# Materials provided:

########################################

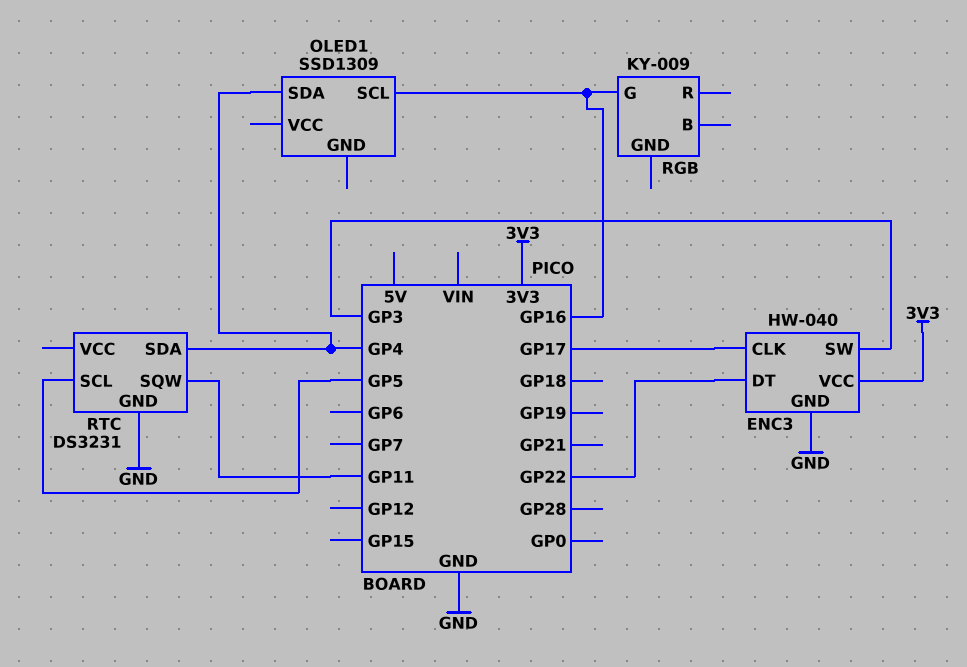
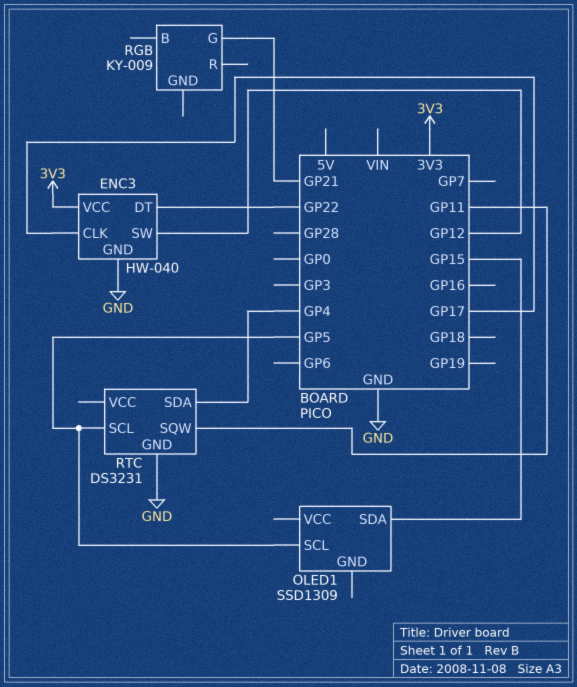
ENC3 pin SW: GP3 -> GP12
OLED1 pin SCL: GP16 -> GP5
OLED1 pin SDA: GP4 -> GP15
RGB pin G: GP16 -> GP21

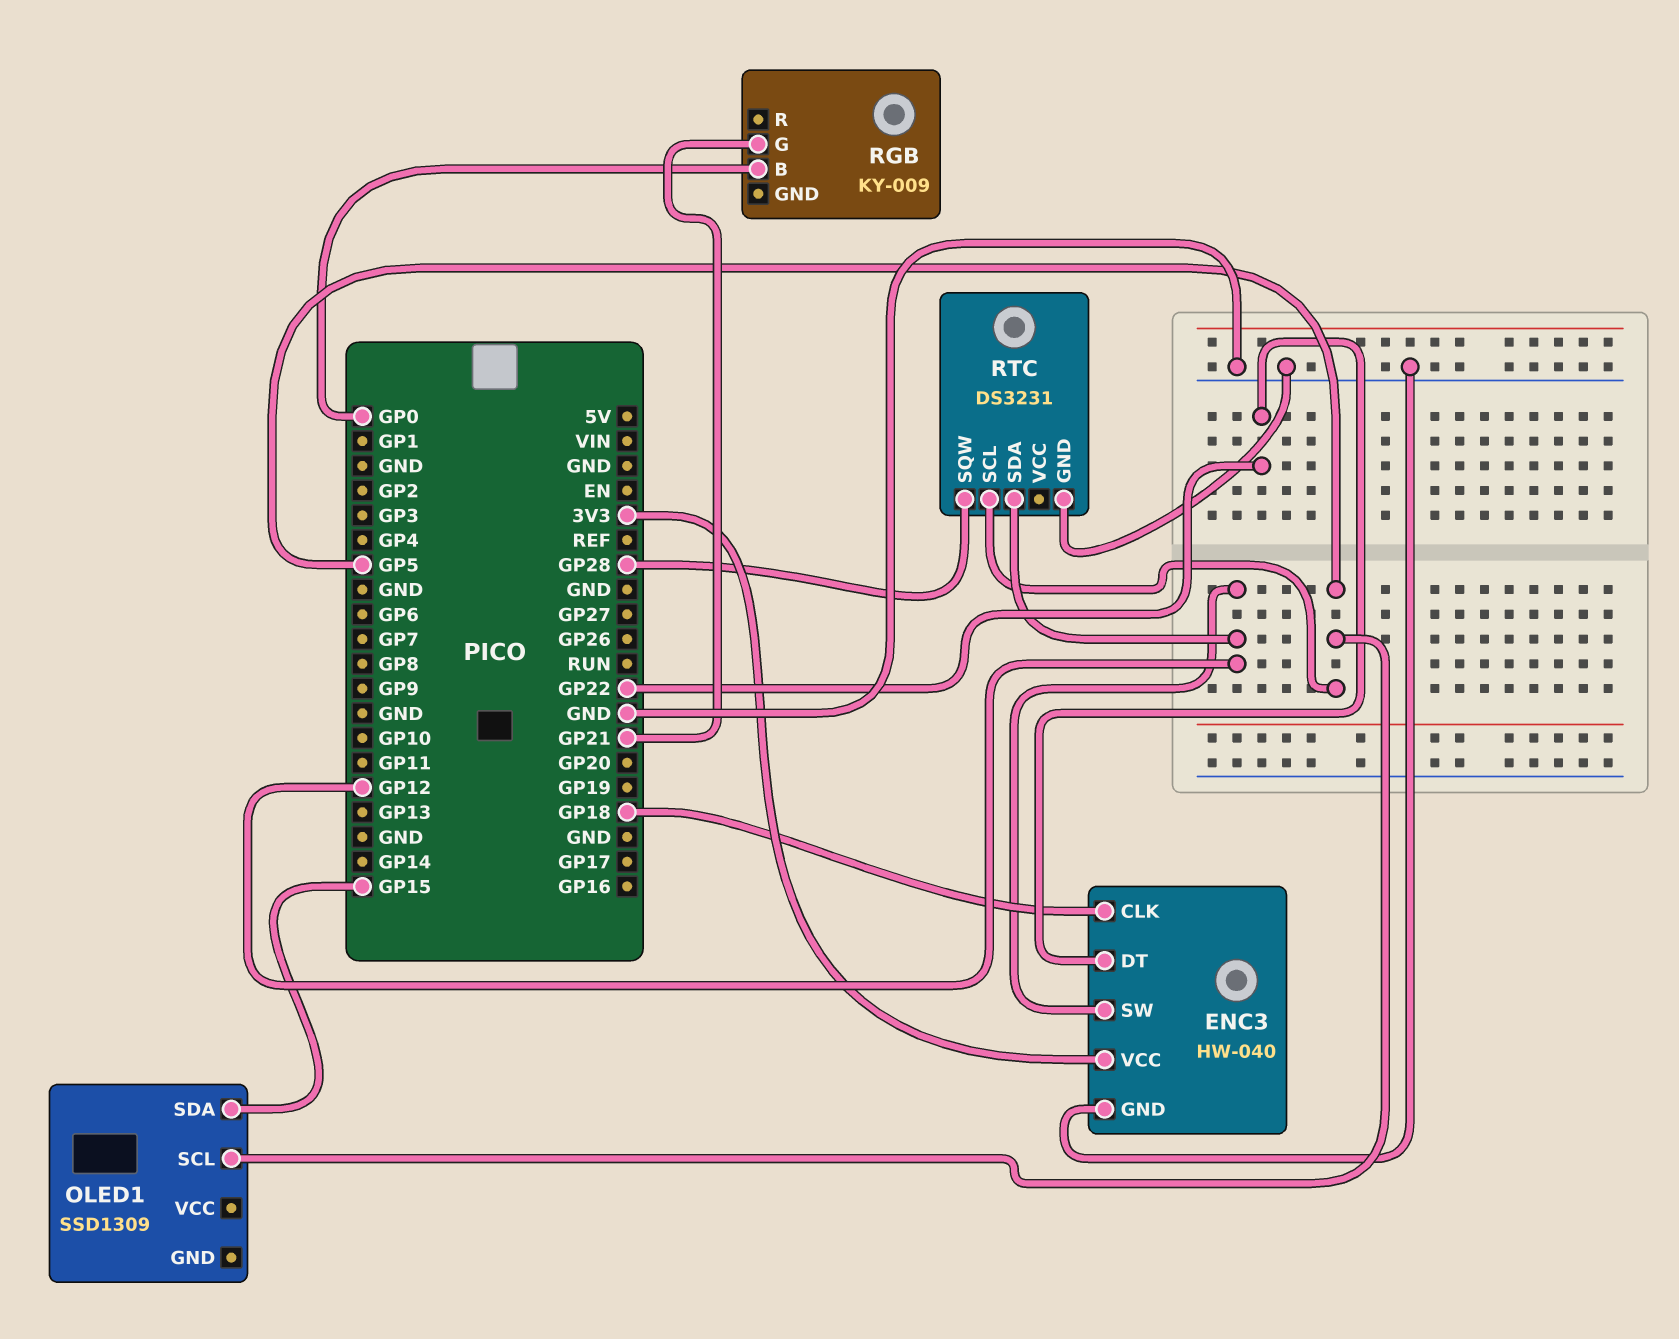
ENC3 pin CLK: GP17 -> GP18
RGB pin B: none -> GP0
RTC pin SDA: GP4 -> GP12
RTC pin SQW: GP11 -> GP28

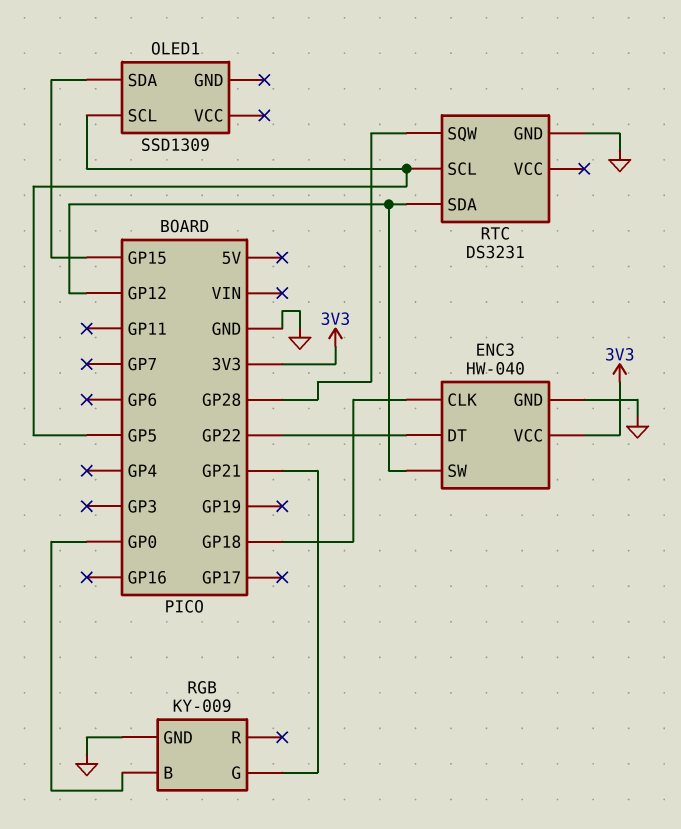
RGB pin GND: none -> GND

########################################

# What is needed:
Which lines hold the string "none"? Copy all of them from the data above.

# Exercise result:
RGB pin B: none -> GP0
RGB pin GND: none -> GND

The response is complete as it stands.